Dataset entries:
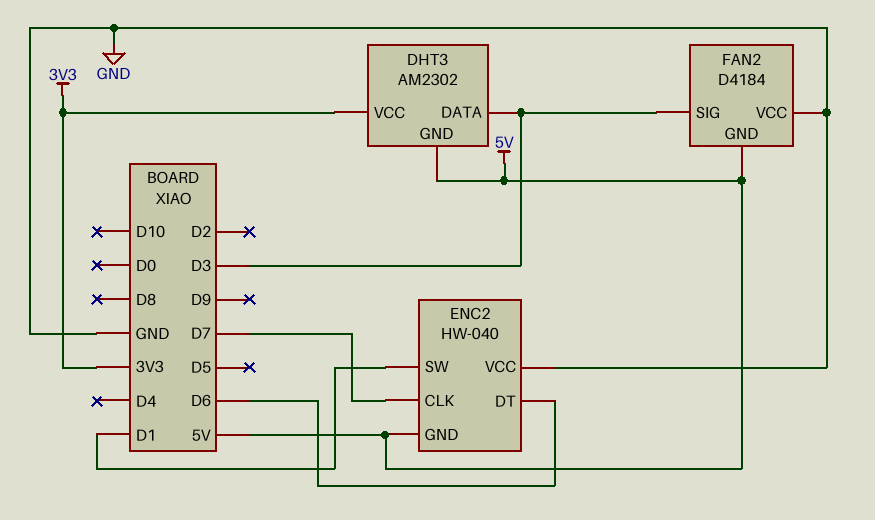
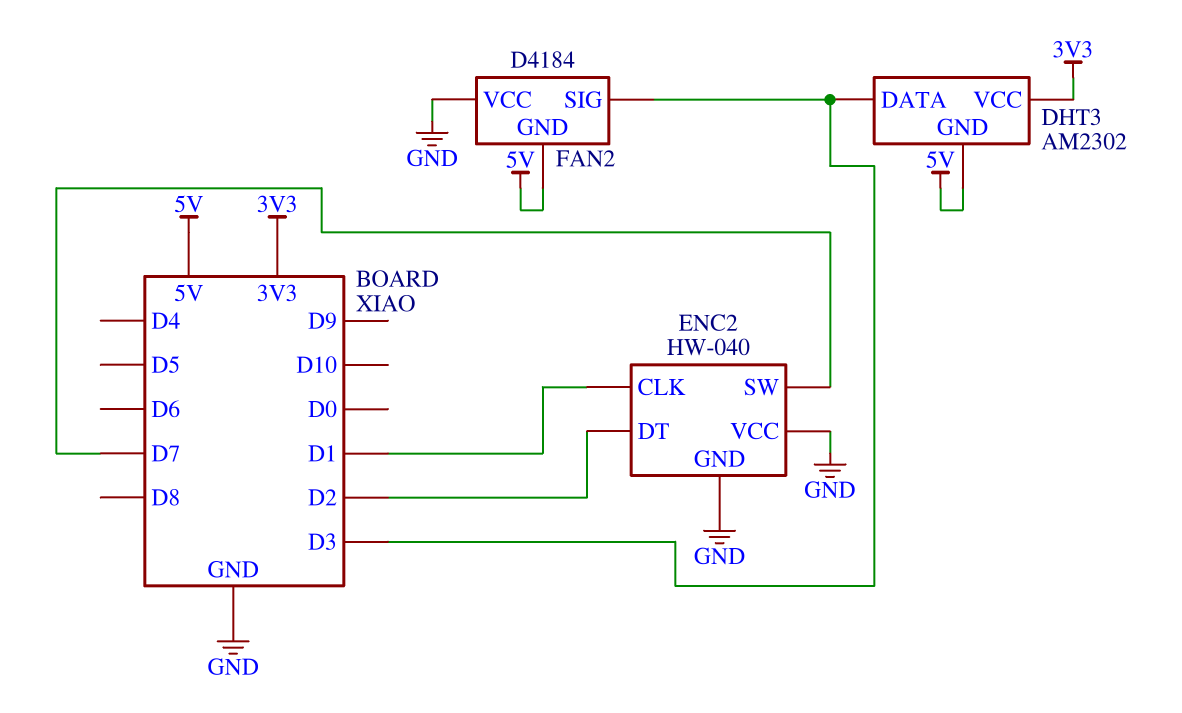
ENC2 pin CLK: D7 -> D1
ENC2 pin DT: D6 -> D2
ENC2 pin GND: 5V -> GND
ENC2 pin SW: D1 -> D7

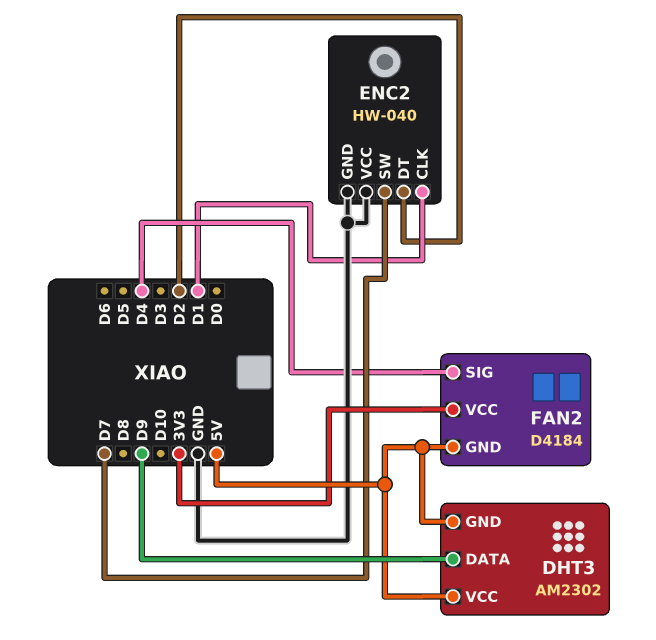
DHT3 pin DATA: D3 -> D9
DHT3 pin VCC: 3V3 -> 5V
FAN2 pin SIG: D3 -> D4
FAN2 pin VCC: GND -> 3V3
---
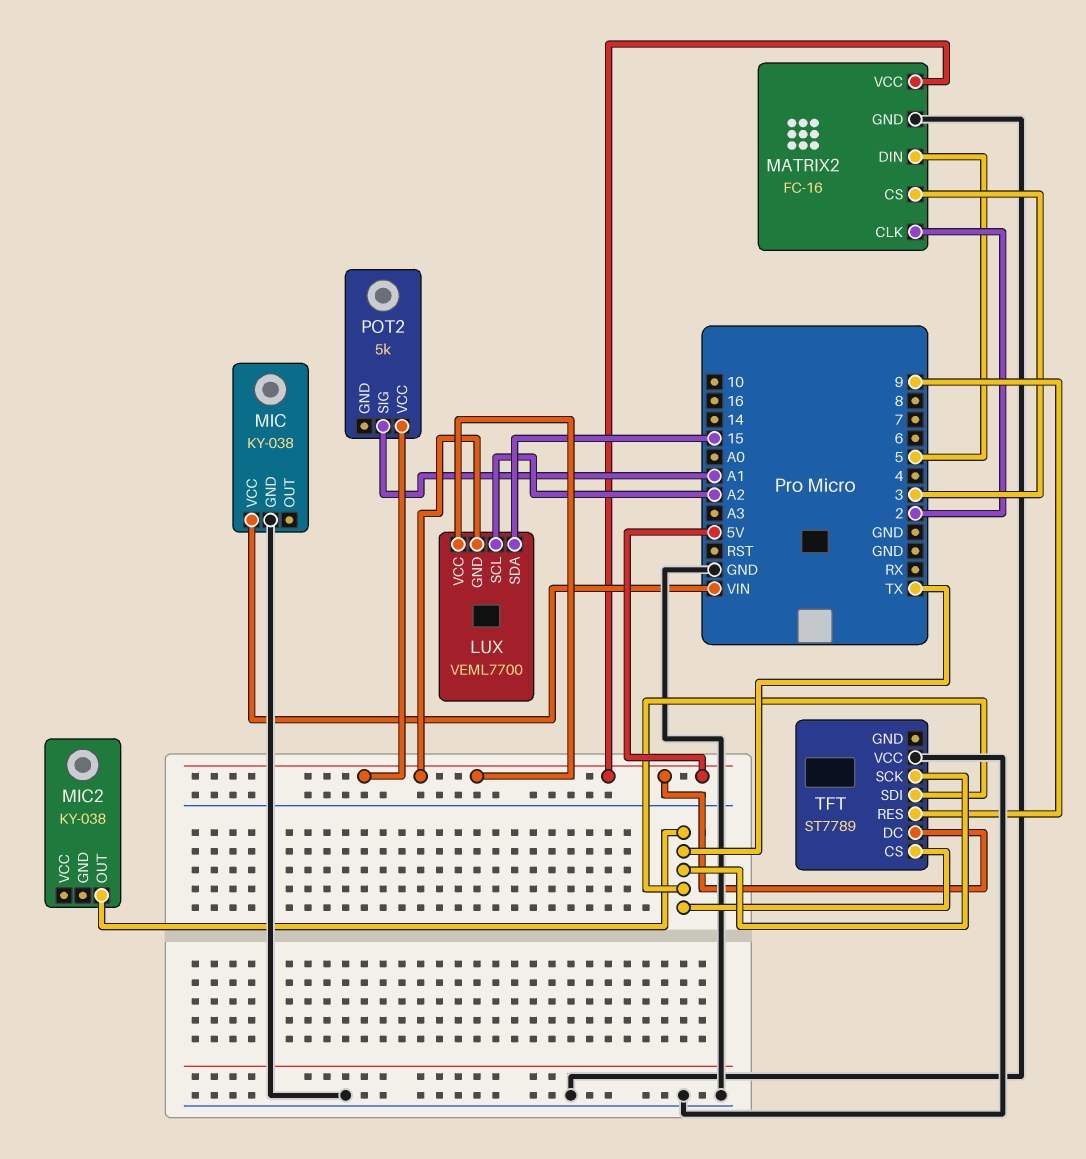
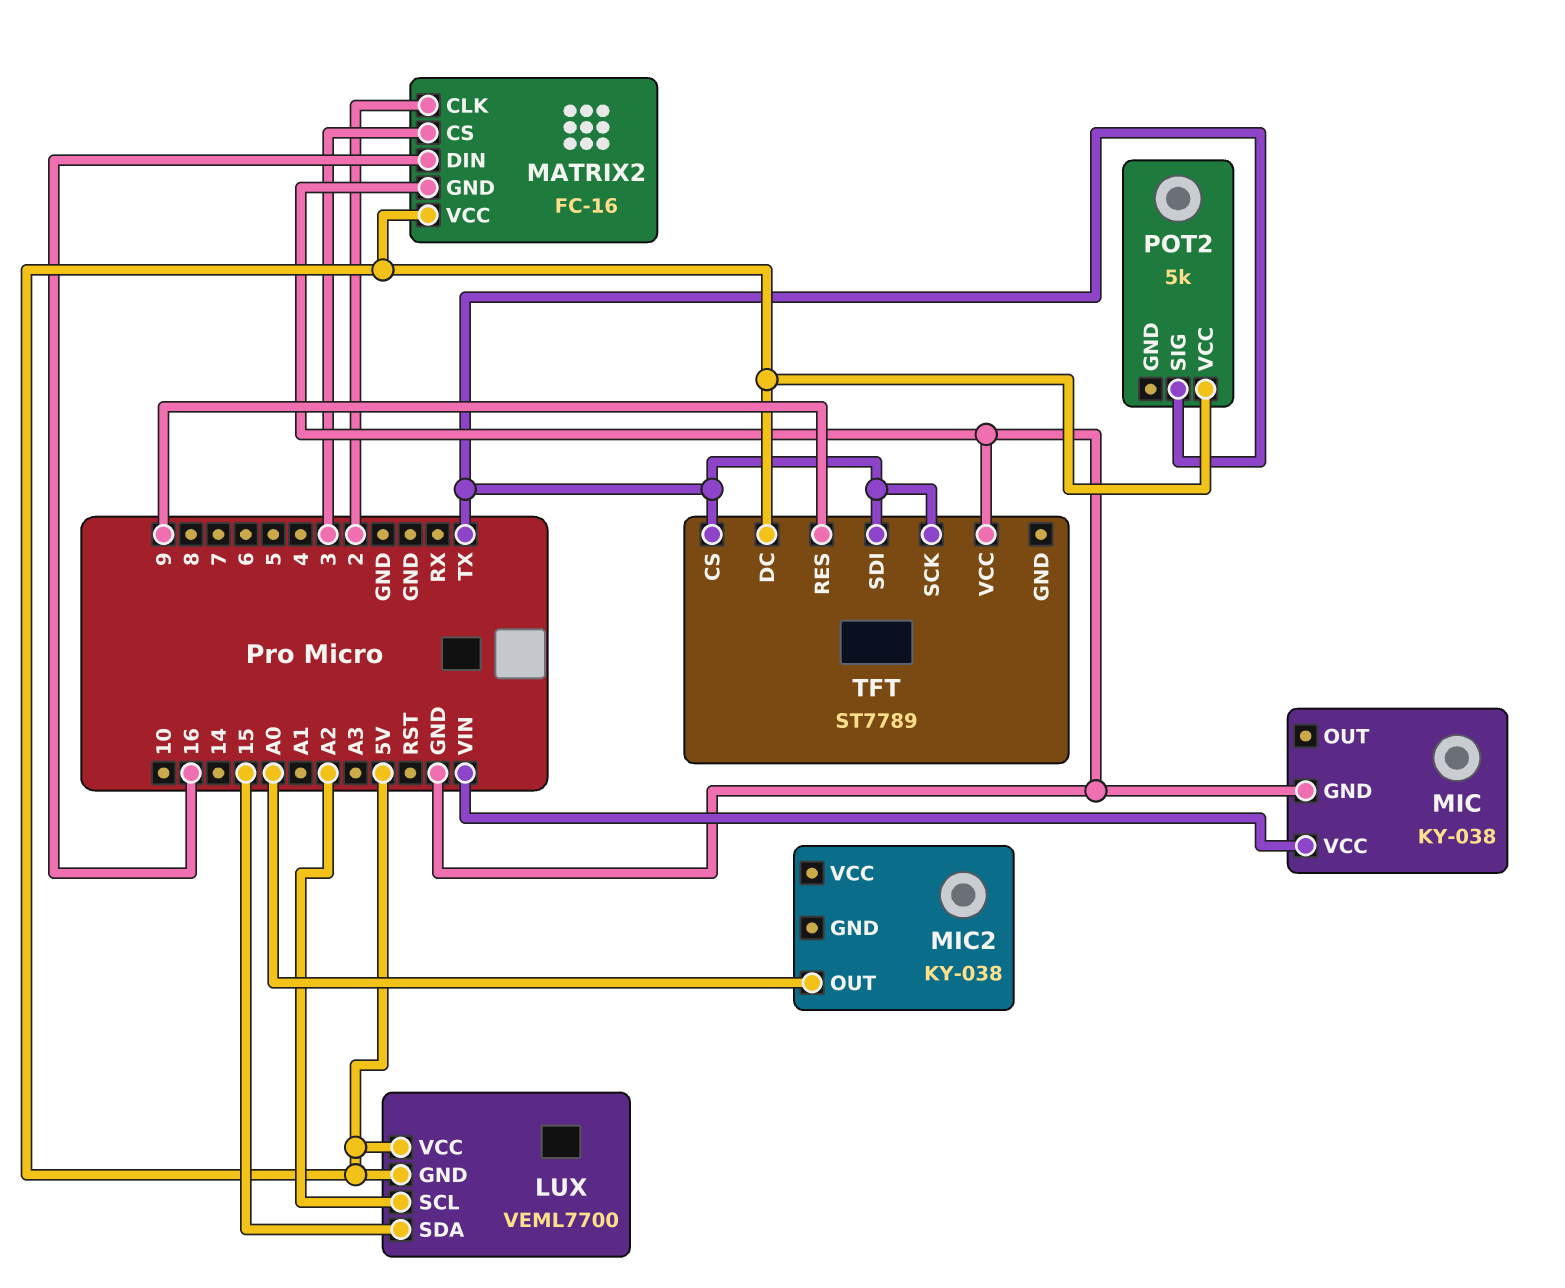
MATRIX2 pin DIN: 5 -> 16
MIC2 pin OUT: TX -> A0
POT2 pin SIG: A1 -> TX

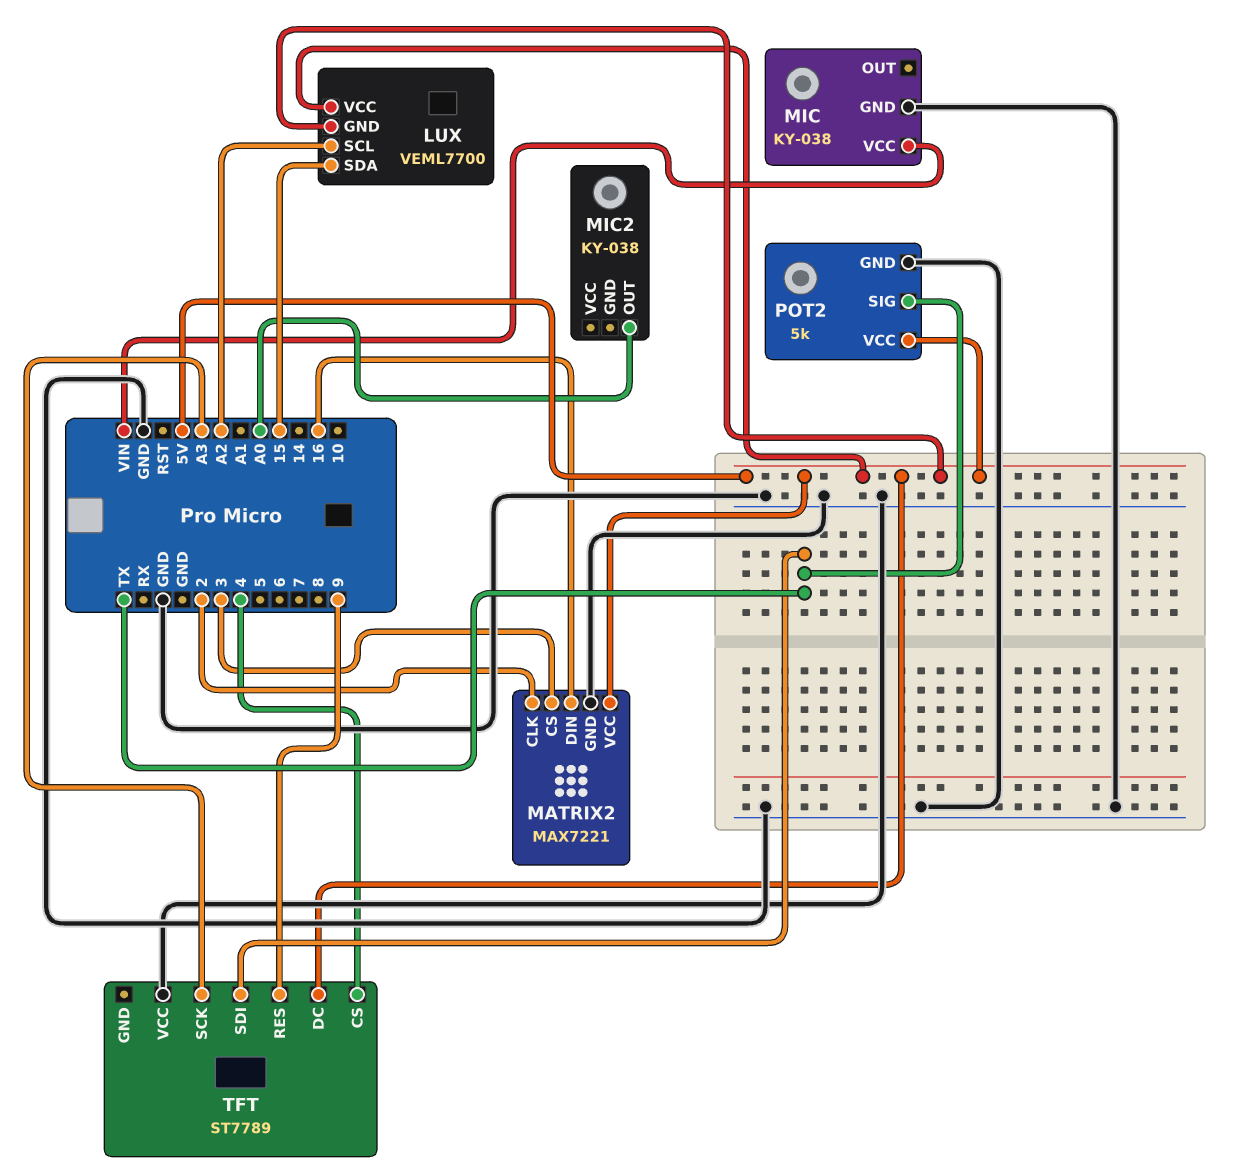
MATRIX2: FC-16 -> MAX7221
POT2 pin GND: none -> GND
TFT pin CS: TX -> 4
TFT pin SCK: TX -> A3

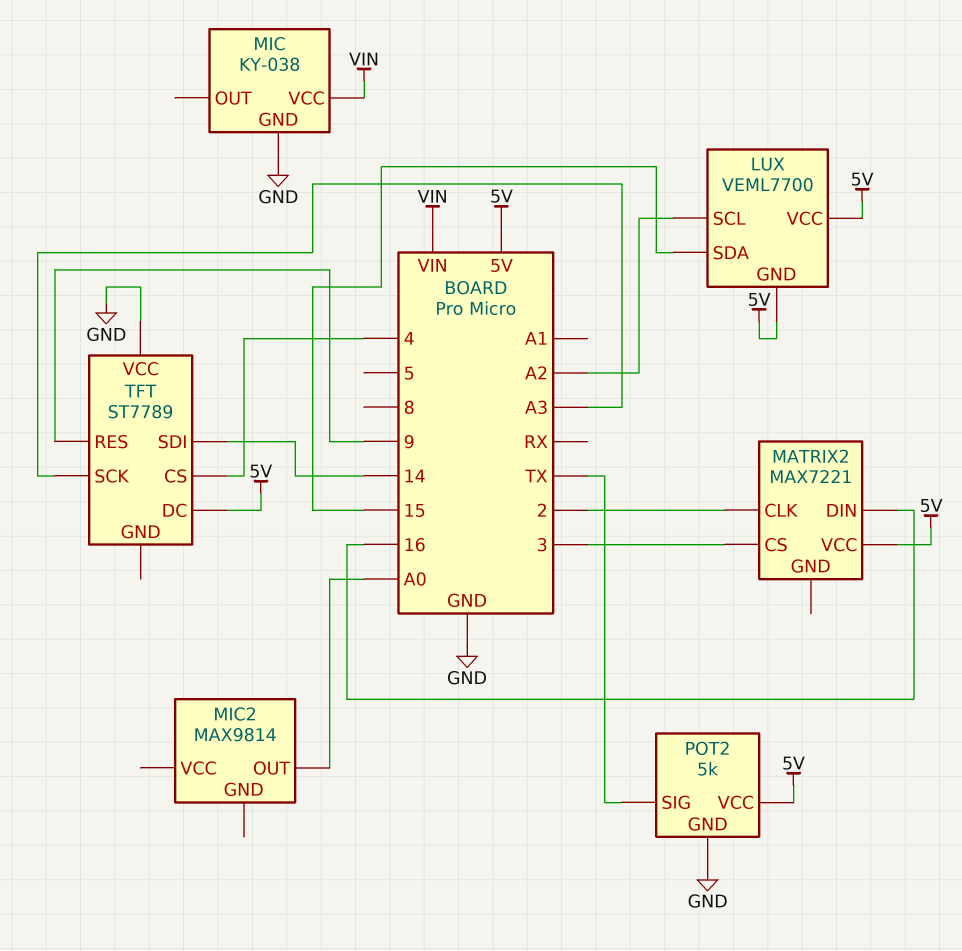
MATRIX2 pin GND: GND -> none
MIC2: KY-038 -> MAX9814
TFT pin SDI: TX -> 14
==
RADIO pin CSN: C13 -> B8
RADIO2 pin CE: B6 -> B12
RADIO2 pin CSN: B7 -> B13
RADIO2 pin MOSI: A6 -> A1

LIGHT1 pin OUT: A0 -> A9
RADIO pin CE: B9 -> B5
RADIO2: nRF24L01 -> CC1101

WHAT YOU WILL DO: State the number of lines in the data that include the string "none", and add nothing else.

TASK RESULT: 2